[[ AVAILABLE DATA open ]]

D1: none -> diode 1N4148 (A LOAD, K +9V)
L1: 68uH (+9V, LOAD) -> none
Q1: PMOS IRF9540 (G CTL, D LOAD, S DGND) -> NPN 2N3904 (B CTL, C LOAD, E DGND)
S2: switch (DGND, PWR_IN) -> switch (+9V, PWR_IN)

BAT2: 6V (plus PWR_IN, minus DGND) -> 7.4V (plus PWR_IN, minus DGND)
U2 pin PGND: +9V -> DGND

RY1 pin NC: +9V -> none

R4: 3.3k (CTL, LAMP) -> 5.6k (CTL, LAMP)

[[ AVAILABLE DATA closed ]]
[[ AVAILABLE DATA open ]]

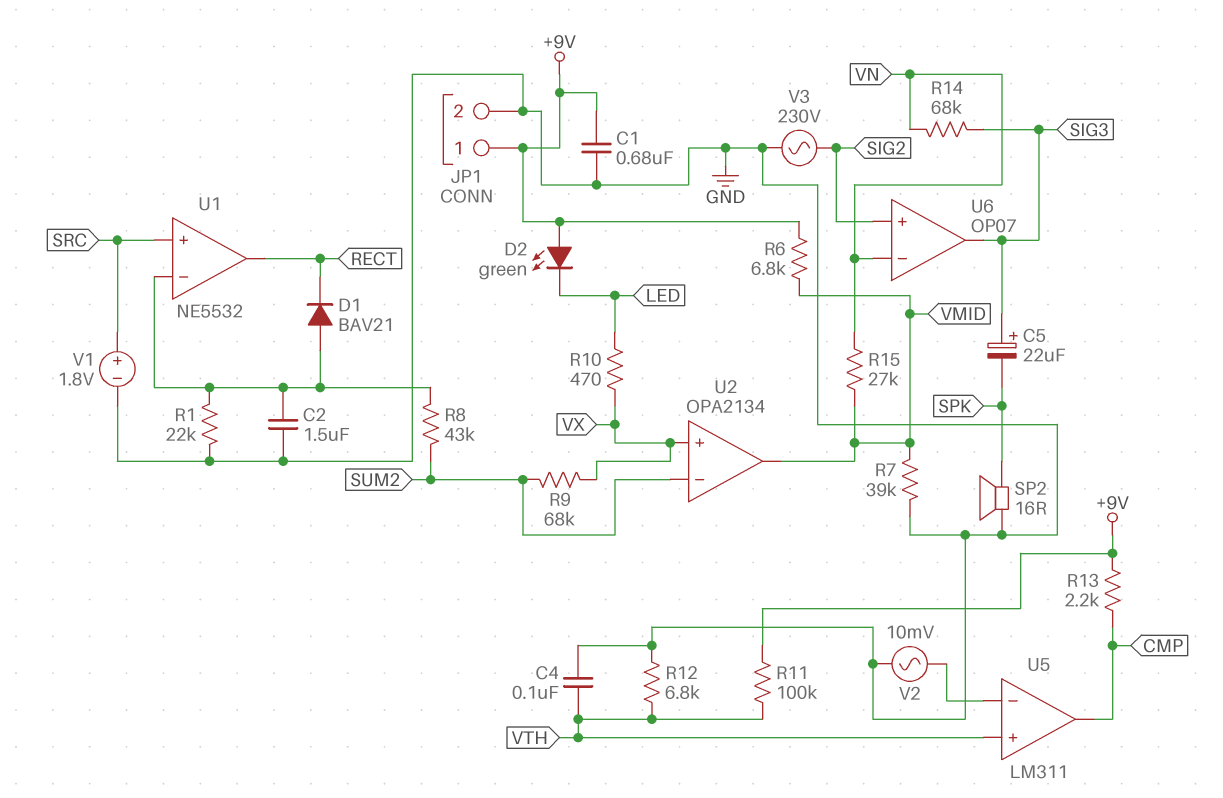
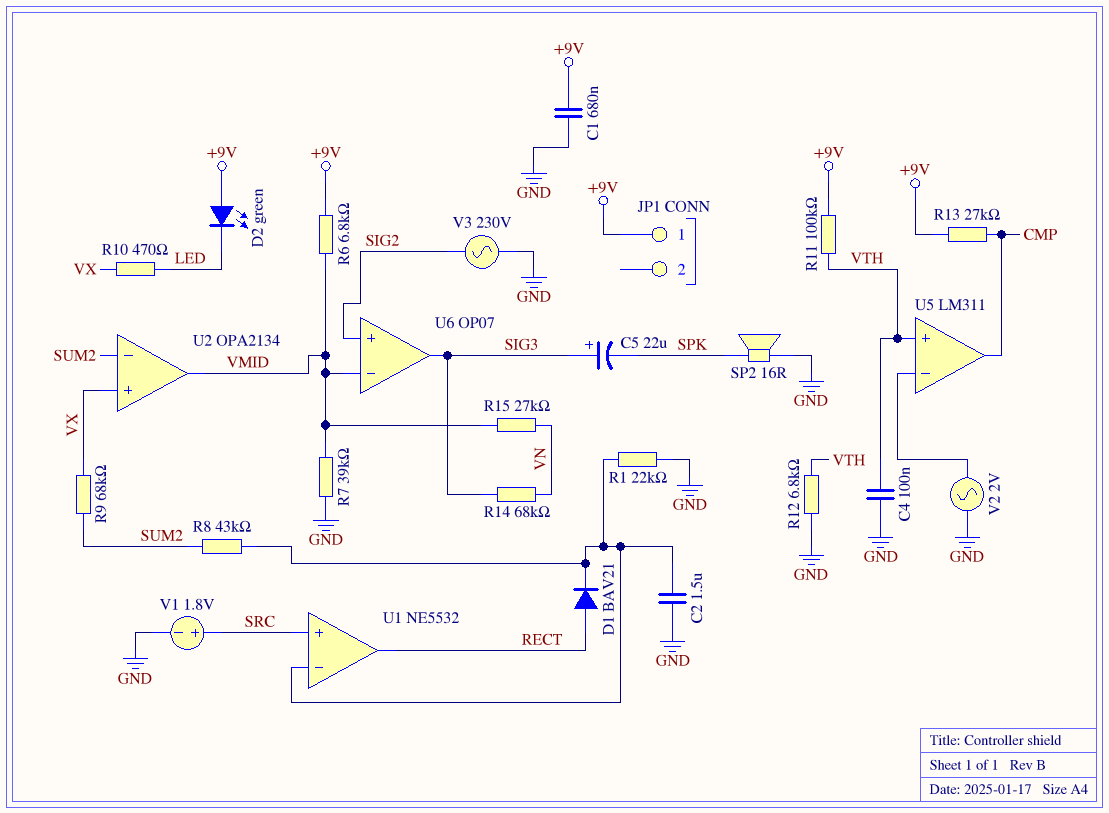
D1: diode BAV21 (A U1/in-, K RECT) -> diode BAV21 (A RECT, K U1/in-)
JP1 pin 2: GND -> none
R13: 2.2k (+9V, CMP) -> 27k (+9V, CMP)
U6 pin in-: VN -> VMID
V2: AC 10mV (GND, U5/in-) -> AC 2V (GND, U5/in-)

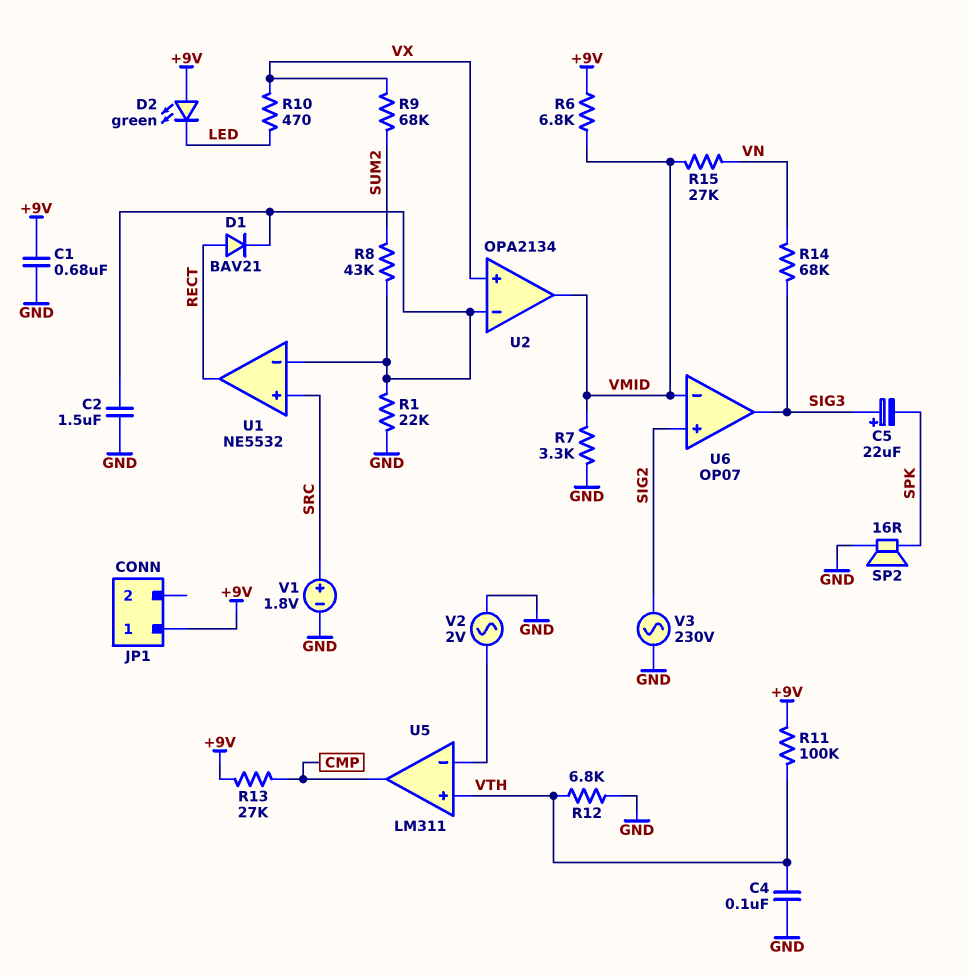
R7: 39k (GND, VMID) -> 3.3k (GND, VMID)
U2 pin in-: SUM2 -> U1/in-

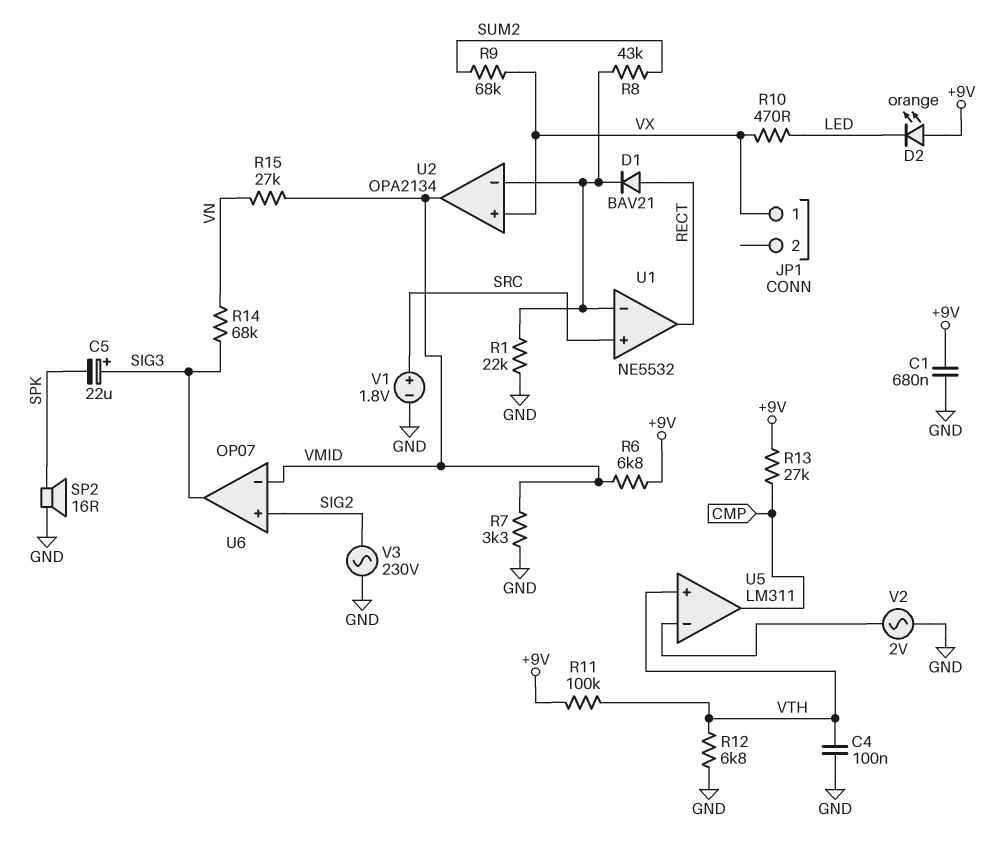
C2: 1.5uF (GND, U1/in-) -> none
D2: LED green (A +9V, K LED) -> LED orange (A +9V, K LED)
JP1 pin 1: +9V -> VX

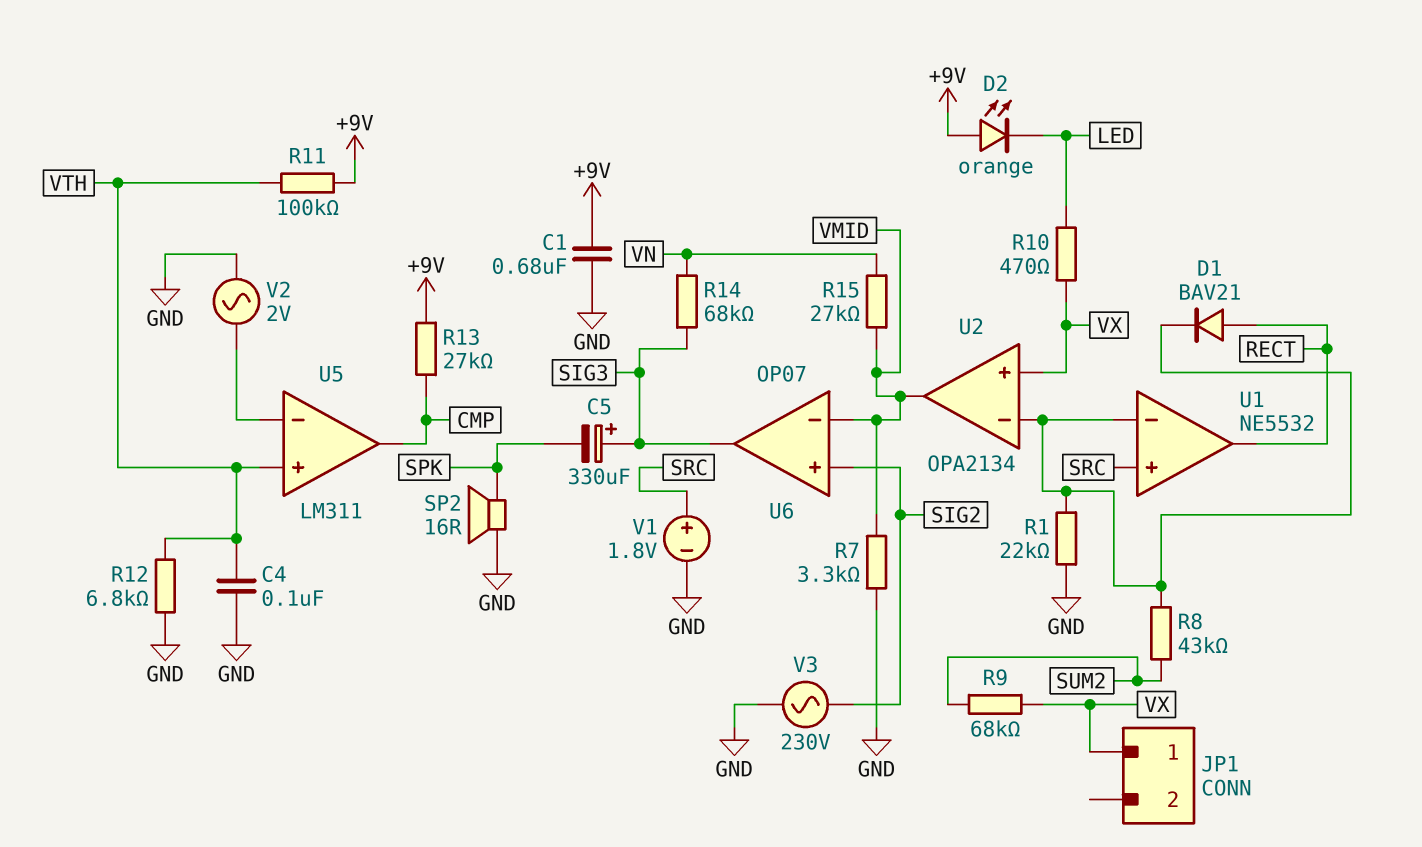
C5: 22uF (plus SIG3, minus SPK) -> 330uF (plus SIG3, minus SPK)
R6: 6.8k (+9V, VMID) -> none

[[ AVAILABLE DATA closed ]]
[[ AVAILABLE DATA open ]]

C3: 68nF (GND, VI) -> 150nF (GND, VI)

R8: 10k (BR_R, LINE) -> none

[[ AVAILABLE DATA closed ]]

- REQUIRED ACTION -
A bare number is the whole answer: how many lines in the entries contain "DGND"?

- TASK RESULT -
4